**Exercise data**
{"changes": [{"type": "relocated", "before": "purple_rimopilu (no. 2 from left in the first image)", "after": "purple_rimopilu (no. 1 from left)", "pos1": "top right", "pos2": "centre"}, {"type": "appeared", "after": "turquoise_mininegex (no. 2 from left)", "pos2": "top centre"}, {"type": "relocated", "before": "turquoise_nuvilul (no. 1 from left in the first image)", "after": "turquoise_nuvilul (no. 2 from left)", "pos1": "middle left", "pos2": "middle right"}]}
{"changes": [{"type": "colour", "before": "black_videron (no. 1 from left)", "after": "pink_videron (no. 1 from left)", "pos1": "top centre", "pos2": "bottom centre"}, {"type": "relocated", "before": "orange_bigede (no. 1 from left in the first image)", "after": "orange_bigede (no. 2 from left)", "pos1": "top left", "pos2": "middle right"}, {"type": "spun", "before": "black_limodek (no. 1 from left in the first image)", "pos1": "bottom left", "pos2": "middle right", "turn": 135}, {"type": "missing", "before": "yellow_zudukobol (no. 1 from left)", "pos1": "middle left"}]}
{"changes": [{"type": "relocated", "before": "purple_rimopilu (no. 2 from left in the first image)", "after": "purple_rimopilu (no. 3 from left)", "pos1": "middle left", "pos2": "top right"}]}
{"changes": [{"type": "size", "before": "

**Assignment**
The expected output is the complete listing, word for word.

**Response box**
{"changes": [{"type": "relocated", "before": "purple_rimopilu (no. 2 from left in the first image)", "after": "purple_rimopilu (no. 1 from left)", "pos1": "top right", "pos2": "centre"}, {"type": "appeared", "after": "turquoise_mininegex (no. 2 from left)", "pos2": "top centre"}, {"type": "relocated", "before": "turquoise_nuvilul (no. 1 from left in the first image)", "after": "turquoise_nuvilul (no. 2 from left)", "pos1": "middle left", "pos2": "middle right"}]}
{"changes": [{"type": "colour", "before": "black_videron (no. 1 from left)", "after": "pink_videron (no. 1 from left)", "pos1": "top centre", "pos2": "bottom centre"}, {"type": "relocated", "before": "orange_bigede (no. 1 from left in the first image)", "after": "orange_bigede (no. 2 from left)", "pos1": "top left", "pos2": "middle right"}, {"type": "spun", "before": "black_limodek (no. 1 from left in the first image)", "pos1": "bottom left", "pos2": "middle right", "turn": 135}, {"type": "missing", "before": "yellow_zudukobol (no. 1 from left)", "pos1": "middle left"}]}
{"changes": [{"type": "relocated", "before": "purple_rimopilu (no. 2 from left in the first image)", "after": "purple_rimopilu (no. 3 from left)", "pos1": "middle left", "pos2": "top right"}]}
{"changes": [{"type": "size", "before": "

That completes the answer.